Your goal:
From the listing below, pull out each line that contains the string "kern".

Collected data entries
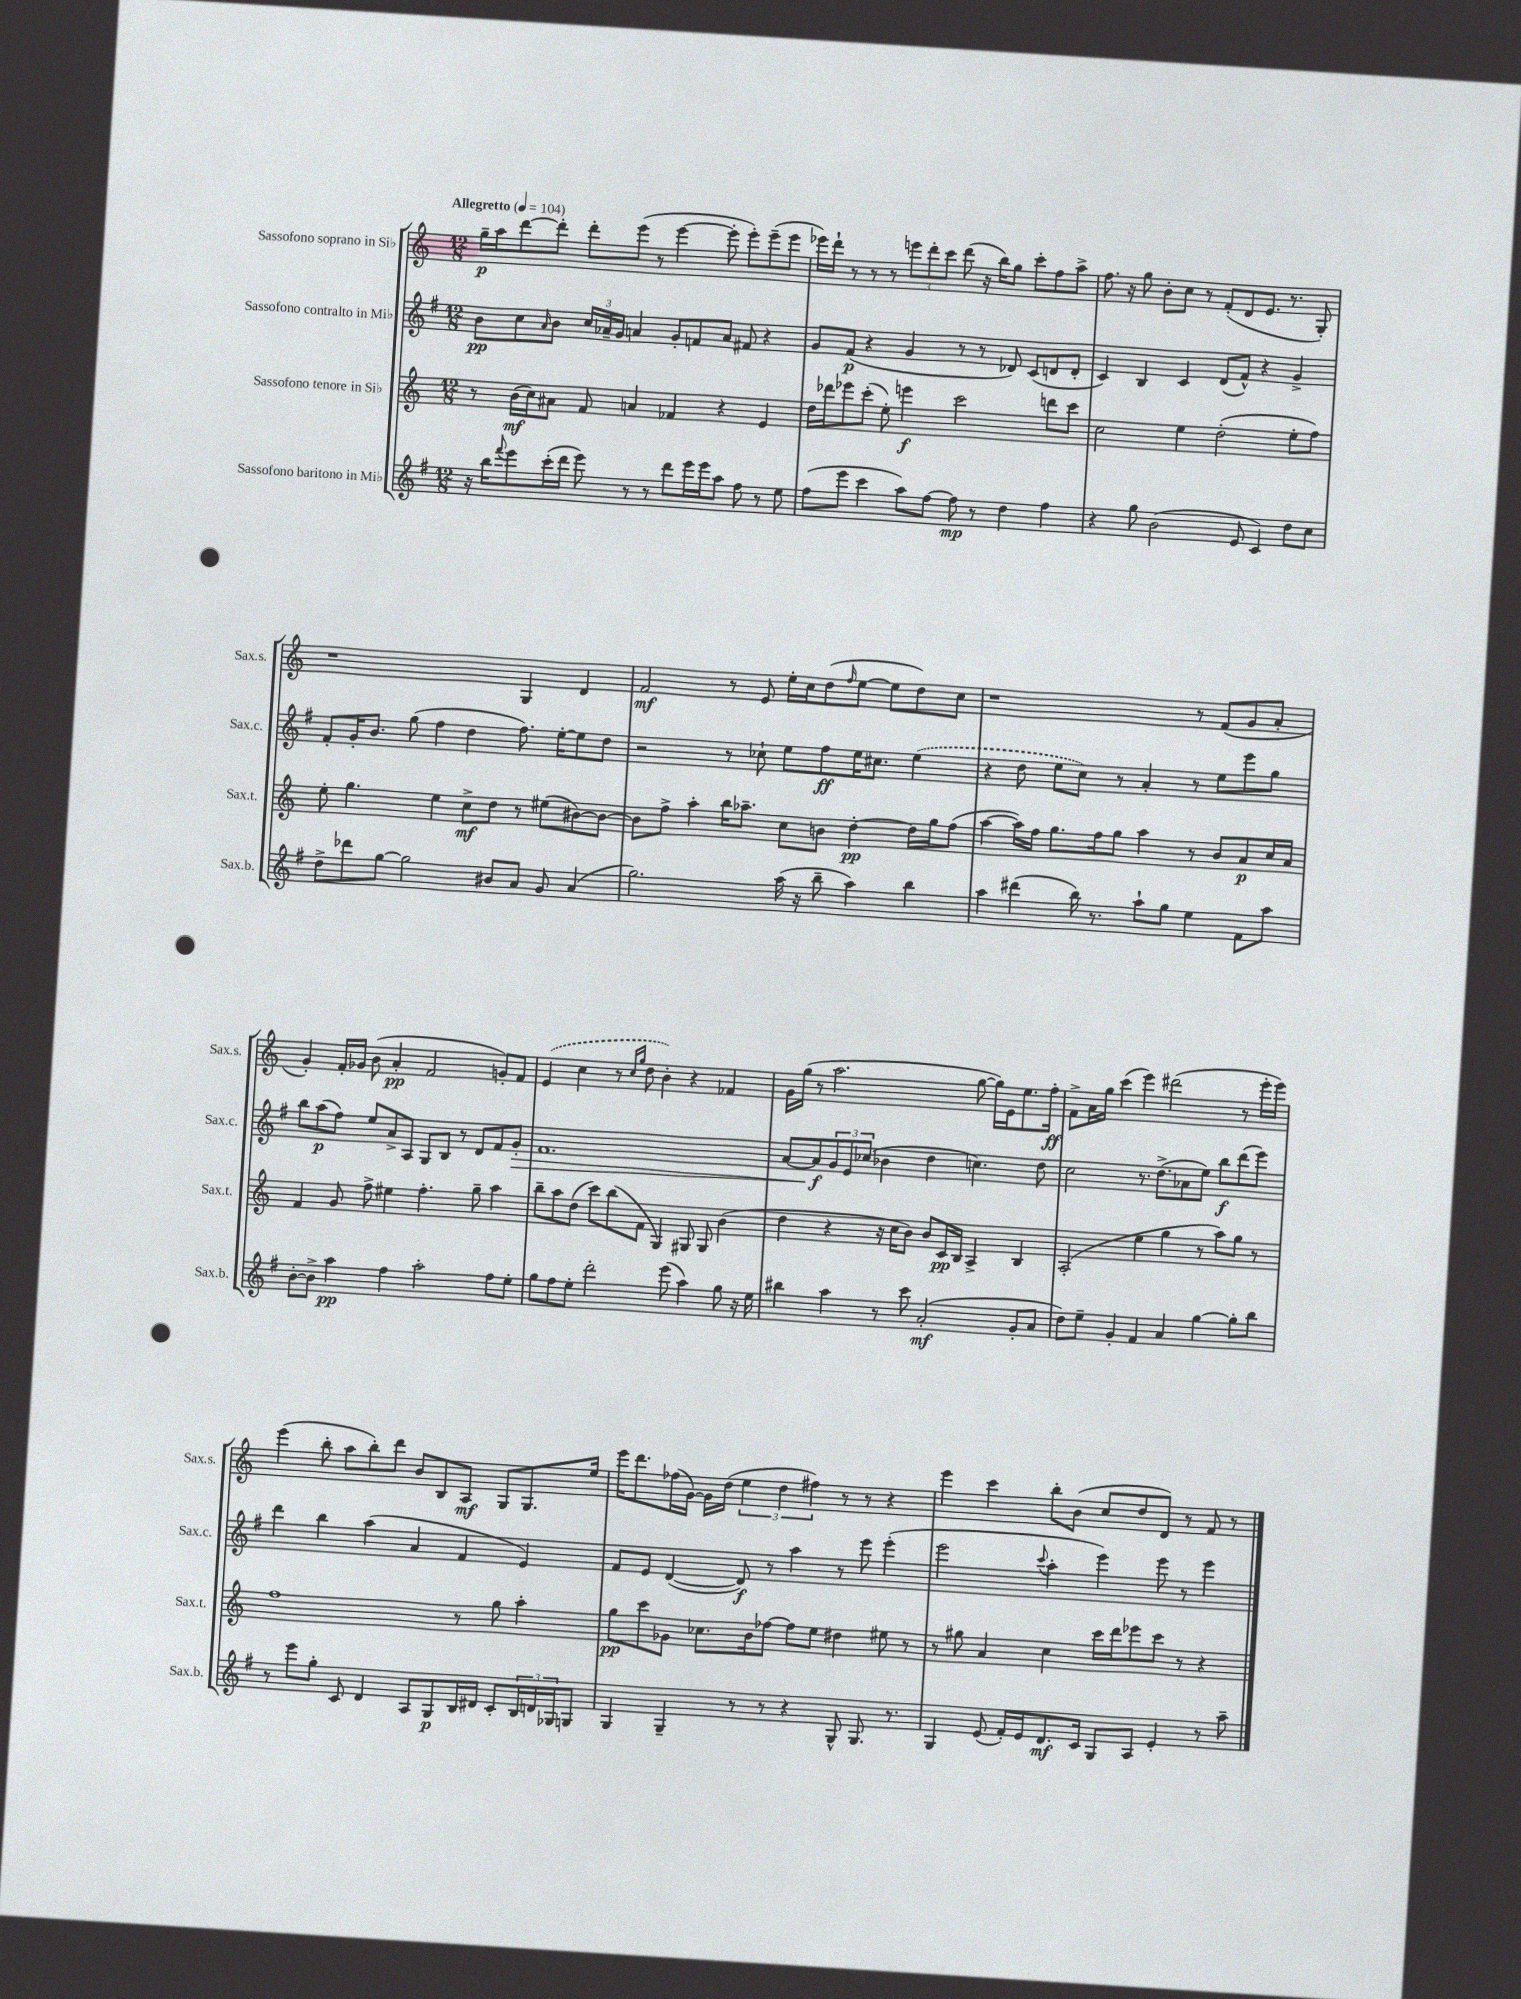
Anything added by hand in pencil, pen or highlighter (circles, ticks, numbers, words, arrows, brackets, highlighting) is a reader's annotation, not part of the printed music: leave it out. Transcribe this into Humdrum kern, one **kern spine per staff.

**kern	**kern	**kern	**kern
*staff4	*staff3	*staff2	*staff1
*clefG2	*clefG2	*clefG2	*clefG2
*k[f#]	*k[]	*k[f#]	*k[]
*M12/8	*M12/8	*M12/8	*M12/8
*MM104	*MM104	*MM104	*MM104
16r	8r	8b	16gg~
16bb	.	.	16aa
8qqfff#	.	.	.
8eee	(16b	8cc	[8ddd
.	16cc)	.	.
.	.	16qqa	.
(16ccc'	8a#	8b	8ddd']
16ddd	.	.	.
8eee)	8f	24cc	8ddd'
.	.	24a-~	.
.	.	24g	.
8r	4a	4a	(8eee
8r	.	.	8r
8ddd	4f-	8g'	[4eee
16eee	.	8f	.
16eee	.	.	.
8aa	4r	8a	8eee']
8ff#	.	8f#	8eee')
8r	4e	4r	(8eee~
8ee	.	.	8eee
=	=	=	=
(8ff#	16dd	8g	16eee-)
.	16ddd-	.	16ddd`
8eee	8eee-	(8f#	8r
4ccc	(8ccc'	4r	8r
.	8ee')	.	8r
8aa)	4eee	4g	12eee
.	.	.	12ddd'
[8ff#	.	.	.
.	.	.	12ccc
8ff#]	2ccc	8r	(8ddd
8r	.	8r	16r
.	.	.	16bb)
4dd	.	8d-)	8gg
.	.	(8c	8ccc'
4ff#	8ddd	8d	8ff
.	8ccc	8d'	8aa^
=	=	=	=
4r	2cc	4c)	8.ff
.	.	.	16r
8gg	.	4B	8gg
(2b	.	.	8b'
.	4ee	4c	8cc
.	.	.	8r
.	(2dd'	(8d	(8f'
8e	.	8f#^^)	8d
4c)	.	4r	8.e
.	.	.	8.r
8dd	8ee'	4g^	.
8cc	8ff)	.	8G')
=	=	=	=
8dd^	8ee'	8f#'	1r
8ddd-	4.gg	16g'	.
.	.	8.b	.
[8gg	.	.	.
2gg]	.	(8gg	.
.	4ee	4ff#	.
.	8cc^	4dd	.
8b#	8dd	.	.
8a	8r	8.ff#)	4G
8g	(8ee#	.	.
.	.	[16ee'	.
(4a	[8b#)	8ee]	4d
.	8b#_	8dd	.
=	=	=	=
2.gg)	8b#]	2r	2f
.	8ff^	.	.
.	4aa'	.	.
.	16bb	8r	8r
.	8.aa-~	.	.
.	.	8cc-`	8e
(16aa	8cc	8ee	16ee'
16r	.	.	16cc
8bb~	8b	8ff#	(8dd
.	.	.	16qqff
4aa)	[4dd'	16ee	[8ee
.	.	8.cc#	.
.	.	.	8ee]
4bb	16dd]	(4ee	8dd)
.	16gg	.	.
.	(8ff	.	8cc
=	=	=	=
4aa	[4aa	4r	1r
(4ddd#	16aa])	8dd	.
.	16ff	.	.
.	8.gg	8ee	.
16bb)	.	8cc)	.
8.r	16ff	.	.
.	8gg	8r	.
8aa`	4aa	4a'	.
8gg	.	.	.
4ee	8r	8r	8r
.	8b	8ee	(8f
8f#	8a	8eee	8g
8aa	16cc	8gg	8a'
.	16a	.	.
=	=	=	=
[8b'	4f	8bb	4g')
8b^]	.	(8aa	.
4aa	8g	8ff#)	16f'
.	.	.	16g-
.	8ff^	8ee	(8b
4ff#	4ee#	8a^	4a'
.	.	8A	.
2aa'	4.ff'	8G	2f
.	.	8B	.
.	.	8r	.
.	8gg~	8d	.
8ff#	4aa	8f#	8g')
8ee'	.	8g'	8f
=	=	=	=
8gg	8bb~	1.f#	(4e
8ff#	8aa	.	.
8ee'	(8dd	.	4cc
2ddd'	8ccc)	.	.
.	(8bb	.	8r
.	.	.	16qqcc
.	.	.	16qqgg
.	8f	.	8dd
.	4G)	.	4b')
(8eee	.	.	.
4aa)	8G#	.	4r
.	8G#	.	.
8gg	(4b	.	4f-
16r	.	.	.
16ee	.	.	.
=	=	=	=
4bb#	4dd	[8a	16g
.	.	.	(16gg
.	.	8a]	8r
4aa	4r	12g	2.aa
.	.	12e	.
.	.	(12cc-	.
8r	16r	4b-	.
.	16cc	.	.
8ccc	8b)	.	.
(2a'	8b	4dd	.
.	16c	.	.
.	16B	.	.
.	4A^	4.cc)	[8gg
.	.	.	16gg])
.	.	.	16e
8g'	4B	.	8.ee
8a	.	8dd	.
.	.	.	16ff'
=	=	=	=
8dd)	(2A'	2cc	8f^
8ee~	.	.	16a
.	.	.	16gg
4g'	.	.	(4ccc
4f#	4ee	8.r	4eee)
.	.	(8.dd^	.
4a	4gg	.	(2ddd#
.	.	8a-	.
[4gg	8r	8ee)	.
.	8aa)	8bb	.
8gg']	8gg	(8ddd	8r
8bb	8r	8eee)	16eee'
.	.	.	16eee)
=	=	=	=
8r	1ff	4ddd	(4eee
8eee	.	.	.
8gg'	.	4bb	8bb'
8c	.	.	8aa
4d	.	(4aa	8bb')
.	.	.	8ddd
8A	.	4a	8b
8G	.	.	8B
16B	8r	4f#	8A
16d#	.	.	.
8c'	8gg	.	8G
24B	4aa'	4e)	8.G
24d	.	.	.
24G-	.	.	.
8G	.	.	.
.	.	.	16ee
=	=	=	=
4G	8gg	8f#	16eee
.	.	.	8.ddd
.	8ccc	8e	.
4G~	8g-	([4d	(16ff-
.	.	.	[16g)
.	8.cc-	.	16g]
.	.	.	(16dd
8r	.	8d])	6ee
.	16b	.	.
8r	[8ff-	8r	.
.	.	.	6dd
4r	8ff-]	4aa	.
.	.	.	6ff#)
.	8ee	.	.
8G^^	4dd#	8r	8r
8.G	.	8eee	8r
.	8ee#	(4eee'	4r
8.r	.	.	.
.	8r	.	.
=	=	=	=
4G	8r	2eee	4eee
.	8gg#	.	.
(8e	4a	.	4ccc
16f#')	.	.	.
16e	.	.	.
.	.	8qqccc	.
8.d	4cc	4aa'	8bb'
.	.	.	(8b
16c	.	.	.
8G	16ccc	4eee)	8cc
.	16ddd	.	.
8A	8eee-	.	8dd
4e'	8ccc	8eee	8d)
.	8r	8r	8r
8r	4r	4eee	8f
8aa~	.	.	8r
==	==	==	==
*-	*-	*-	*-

Answer to the exercise:
Anything added by hand in pencil, pen or highlighter (circles, ticks, numbers, words, arrows, brackets, highlighting) is a reader's annotation, not part of the printed music: leave it out. Transcribe this into Humdrum kern, one **kern spine per staff.
**kern	**kern	**kern	**kern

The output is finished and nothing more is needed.